>>>

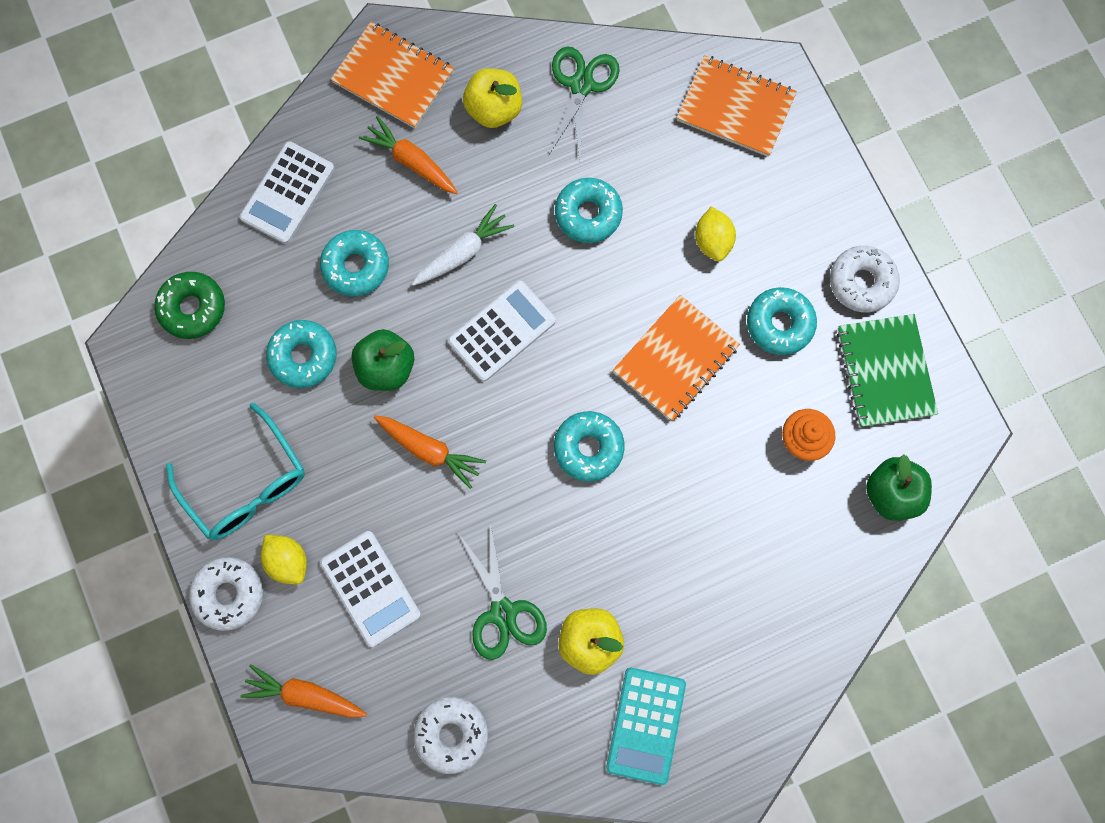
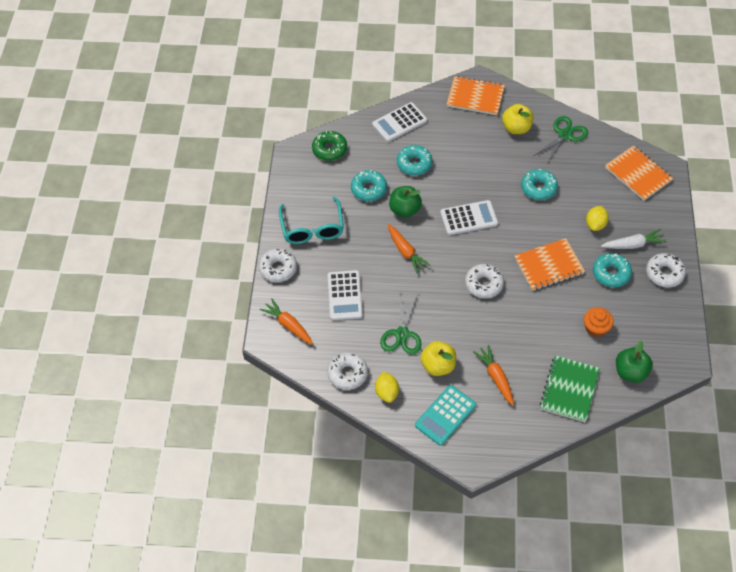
camera: 30 degrees right, 20 degrees down
(288, 561) = (313, 267): yellow lemon -> yellow lemon (387, 392)
(393, 77) = (475, 97): orange notebook -> orange notebook turned 45 degrees counterclockwise
(411, 161) = (464, 133): orange carrot -> orange carrot (495, 377)
(463, 252) = (468, 179): white carrot -> white carrot (633, 244)
(588, 448) = (484, 284): turquoise donut -> white donut
(885, 371) = (656, 317): green notebook -> green notebook (569, 389)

<<<

Can you quote exactly the lines from the one containing "(393, 77) = (475, 97): orange" through the last line of the records above, and nothing else?

(393, 77) = (475, 97): orange notebook -> orange notebook turned 45 degrees counterclockwise
(411, 161) = (464, 133): orange carrot -> orange carrot (495, 377)
(463, 252) = (468, 179): white carrot -> white carrot (633, 244)
(588, 448) = (484, 284): turquoise donut -> white donut
(885, 371) = (656, 317): green notebook -> green notebook (569, 389)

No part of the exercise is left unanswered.